Data records section start

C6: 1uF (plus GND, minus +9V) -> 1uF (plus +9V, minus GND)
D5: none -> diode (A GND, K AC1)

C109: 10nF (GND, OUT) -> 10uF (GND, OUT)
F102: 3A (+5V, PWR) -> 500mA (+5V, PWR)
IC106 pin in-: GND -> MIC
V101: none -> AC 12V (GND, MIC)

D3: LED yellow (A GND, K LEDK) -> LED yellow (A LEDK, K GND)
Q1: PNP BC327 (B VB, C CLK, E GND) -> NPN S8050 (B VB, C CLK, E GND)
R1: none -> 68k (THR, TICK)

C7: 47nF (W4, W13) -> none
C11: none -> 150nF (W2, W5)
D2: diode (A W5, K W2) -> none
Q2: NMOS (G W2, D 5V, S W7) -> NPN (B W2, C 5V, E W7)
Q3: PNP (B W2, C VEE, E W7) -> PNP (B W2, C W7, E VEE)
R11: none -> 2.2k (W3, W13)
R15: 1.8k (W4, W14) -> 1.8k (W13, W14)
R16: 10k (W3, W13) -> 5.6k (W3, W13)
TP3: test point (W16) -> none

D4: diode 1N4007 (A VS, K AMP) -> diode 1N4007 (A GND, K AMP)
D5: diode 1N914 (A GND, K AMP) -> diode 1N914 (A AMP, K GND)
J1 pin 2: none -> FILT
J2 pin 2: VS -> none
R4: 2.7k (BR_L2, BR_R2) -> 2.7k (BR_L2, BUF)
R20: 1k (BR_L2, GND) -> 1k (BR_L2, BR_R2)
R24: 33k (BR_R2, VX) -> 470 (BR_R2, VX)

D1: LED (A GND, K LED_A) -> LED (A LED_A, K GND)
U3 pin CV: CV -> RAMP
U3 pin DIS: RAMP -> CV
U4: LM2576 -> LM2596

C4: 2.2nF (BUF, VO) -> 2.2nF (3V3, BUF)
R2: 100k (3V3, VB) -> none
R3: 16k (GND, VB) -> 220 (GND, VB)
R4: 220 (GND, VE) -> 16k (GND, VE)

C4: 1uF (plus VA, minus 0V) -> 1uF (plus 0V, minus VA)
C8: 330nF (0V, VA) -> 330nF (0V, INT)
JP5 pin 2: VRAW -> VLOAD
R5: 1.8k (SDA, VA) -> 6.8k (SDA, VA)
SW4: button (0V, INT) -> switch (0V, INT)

Data records section end

Give the number of lines above that hold the word "minus", and nothing more.

2